◆ **TASK GOAL**: Look through the listing below and write out exactly the lines from the line with "black boat: 3 -> 0" to the line with "blue star: 5 -> 6", both included, and no others.
*** EXTRACTED ENTRIES Section Begins ***
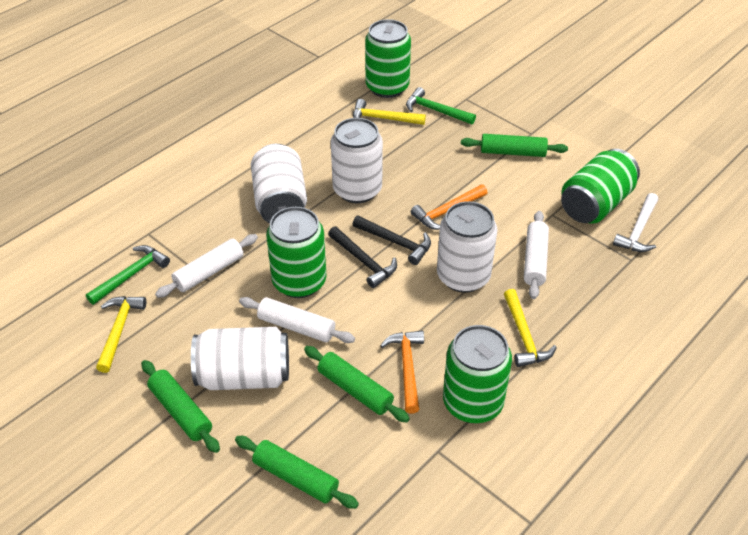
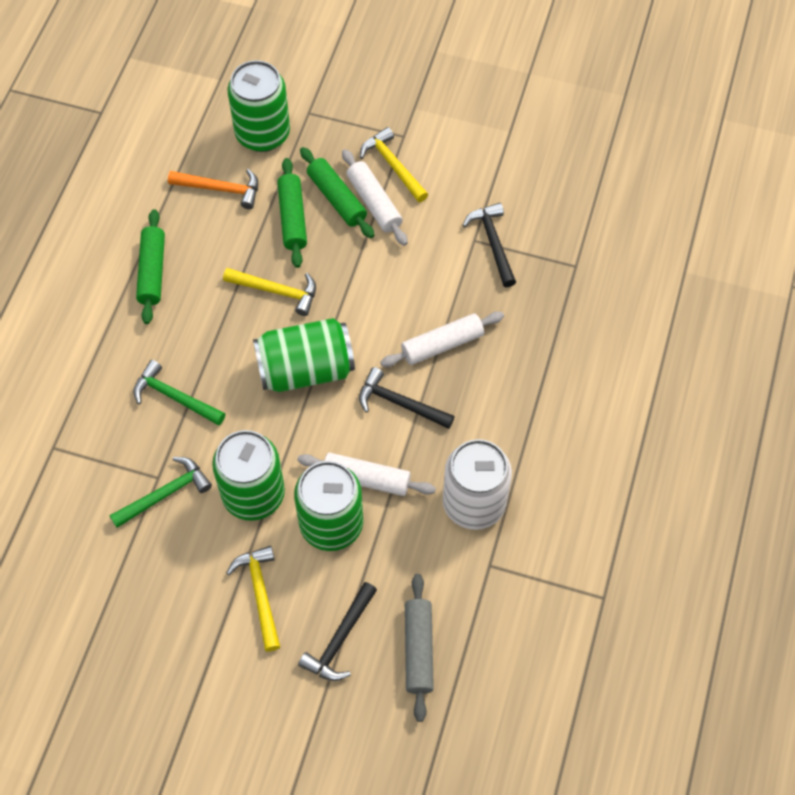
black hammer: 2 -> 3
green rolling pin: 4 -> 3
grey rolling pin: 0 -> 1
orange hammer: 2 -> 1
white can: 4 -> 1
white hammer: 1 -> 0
*** EXTRACTED ENTRIES Section Ends ***
*** EXTRACTED ENTRIES Section Begins ***
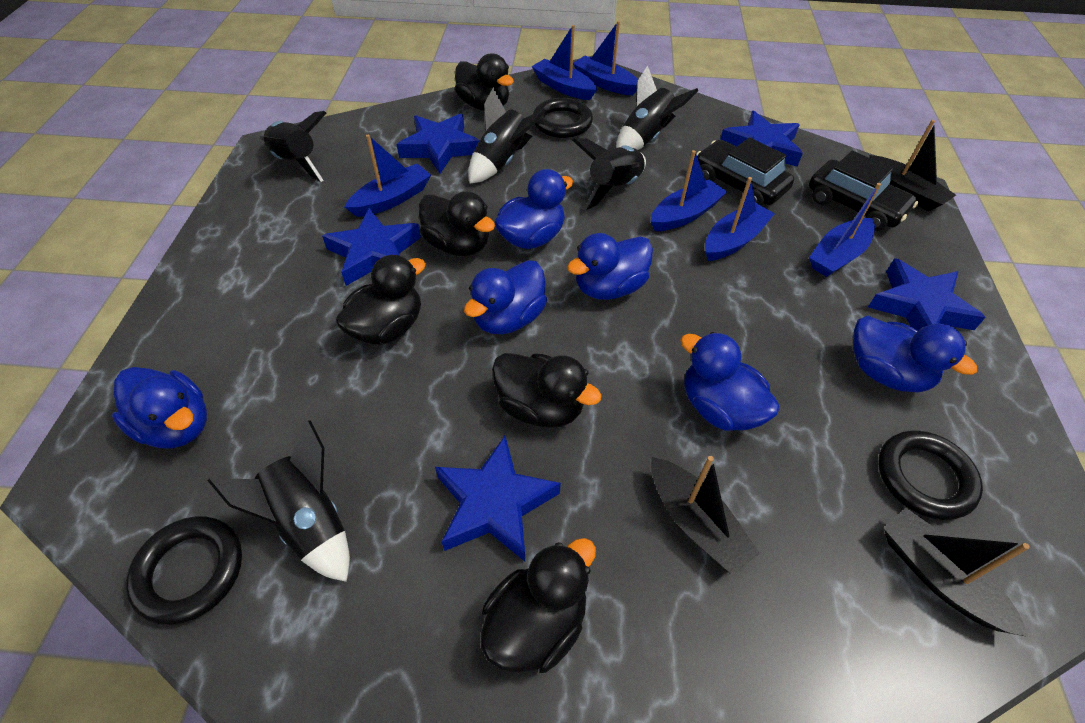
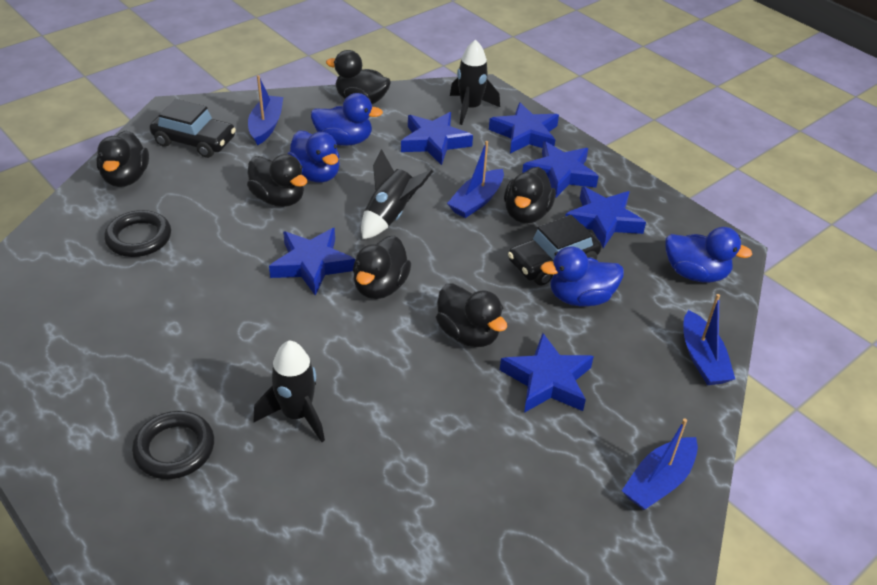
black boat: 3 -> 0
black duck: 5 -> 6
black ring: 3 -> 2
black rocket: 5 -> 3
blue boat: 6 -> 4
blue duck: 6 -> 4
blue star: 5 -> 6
*** EXTRACTED ENTRIES Section Ends ***
◆ **OUTPUT OF THE EXERCISE**:
black boat: 3 -> 0
black duck: 5 -> 6
black ring: 3 -> 2
black rocket: 5 -> 3
blue boat: 6 -> 4
blue duck: 6 -> 4
blue star: 5 -> 6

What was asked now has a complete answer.